(Supplied data begins)

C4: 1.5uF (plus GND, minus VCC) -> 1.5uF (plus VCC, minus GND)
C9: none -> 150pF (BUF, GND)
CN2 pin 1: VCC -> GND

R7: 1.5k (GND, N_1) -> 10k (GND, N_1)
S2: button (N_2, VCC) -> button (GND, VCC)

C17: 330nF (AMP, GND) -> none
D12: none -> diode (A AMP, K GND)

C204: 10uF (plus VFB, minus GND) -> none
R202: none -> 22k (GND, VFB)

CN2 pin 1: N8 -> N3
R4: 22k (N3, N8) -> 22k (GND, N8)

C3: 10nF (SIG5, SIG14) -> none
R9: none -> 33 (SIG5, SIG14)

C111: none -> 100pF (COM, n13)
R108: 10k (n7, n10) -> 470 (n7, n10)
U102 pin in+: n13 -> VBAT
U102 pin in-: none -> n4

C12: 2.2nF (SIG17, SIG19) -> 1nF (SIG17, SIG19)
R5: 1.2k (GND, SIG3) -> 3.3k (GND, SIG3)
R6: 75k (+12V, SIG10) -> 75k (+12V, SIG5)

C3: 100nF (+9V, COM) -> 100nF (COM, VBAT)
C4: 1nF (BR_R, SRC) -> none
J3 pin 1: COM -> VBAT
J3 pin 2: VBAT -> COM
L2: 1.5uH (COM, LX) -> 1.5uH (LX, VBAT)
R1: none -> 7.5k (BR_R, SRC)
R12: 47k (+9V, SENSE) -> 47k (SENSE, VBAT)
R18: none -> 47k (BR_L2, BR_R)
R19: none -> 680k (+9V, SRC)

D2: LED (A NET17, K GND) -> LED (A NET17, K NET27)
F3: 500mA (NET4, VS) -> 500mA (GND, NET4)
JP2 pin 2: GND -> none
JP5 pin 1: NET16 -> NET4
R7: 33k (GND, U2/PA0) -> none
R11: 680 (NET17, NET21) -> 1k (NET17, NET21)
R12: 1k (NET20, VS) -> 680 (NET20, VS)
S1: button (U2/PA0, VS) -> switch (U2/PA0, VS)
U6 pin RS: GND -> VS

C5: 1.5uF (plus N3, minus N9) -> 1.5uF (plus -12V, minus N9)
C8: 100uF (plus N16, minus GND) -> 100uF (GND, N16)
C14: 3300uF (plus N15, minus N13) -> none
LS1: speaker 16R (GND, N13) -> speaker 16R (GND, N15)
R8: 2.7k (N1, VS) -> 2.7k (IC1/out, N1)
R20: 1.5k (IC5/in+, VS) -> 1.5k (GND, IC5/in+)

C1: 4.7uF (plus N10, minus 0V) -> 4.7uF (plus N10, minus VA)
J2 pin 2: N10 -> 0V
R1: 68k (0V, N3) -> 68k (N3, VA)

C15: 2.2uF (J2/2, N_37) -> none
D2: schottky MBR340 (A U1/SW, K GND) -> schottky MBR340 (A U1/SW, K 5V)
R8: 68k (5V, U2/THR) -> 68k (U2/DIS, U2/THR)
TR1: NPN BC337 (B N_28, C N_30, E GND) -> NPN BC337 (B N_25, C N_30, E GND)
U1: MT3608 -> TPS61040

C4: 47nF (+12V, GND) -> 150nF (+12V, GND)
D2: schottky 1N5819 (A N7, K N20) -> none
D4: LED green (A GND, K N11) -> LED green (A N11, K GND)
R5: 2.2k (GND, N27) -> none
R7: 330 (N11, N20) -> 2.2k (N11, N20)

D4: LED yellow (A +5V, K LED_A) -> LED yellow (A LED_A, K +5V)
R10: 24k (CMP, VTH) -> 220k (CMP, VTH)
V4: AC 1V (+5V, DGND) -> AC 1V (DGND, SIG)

(Supplied data ends)

Problem details: Scan the material above and determine how many lines include the word "button"; report only the number.

Exercise solution: 2